══ SUPPLIED RECORDS

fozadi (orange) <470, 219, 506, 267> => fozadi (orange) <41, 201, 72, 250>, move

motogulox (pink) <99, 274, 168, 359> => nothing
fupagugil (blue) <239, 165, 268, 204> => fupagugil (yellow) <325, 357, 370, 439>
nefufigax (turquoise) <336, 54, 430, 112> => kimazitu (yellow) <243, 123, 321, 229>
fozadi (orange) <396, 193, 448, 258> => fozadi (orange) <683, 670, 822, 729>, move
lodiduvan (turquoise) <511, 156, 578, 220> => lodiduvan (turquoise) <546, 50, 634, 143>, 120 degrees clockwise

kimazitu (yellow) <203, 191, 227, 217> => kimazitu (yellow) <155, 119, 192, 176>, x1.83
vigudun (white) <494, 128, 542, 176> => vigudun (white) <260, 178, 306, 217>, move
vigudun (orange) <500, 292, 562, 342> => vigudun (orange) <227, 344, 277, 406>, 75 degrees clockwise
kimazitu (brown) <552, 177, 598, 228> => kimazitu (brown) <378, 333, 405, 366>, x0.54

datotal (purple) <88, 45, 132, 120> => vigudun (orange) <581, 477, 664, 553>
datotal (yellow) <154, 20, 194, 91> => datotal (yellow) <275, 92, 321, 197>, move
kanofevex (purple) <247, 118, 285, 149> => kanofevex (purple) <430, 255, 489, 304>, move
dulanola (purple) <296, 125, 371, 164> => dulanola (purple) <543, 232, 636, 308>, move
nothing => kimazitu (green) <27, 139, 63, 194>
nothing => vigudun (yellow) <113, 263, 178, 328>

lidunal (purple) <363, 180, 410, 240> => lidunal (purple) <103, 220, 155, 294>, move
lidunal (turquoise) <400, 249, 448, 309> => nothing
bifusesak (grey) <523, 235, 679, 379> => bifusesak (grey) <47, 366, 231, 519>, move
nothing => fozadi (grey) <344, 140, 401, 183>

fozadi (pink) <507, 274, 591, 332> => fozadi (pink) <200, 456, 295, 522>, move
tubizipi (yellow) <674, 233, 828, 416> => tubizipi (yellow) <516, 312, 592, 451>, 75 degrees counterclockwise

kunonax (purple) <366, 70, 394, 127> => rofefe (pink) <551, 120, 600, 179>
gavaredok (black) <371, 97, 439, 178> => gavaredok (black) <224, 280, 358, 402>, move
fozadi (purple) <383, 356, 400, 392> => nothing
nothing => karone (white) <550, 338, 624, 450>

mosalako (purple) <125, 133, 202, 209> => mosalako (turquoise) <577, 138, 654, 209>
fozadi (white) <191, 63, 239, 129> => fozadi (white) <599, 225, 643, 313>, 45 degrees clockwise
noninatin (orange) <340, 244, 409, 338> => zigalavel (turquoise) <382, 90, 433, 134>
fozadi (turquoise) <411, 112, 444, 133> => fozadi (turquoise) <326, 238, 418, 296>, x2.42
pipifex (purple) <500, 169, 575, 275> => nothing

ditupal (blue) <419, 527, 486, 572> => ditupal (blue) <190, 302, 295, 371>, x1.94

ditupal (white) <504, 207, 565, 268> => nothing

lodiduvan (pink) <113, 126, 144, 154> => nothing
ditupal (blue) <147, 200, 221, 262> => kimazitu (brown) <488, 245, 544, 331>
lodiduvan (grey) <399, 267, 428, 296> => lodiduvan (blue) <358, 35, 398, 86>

════

:: WHAT IS NEEDED ::
Above are the records. Print exactly, and only, the lines from the line with "vigudun (white) <494, 128, 542, 176>" to the line with "kanofevex (purple) <247, 118, 285, 149>", both inclusive.

:: ANSWER BELOW ::
vigudun (white) <494, 128, 542, 176> => vigudun (white) <260, 178, 306, 217>, move
vigudun (orange) <500, 292, 562, 342> => vigudun (orange) <227, 344, 277, 406>, 75 degrees clockwise
kimazitu (brown) <552, 177, 598, 228> => kimazitu (brown) <378, 333, 405, 366>, x0.54

datotal (purple) <88, 45, 132, 120> => vigudun (orange) <581, 477, 664, 553>
datotal (yellow) <154, 20, 194, 91> => datotal (yellow) <275, 92, 321, 197>, move
kanofevex (purple) <247, 118, 285, 149> => kanofevex (purple) <430, 255, 489, 304>, move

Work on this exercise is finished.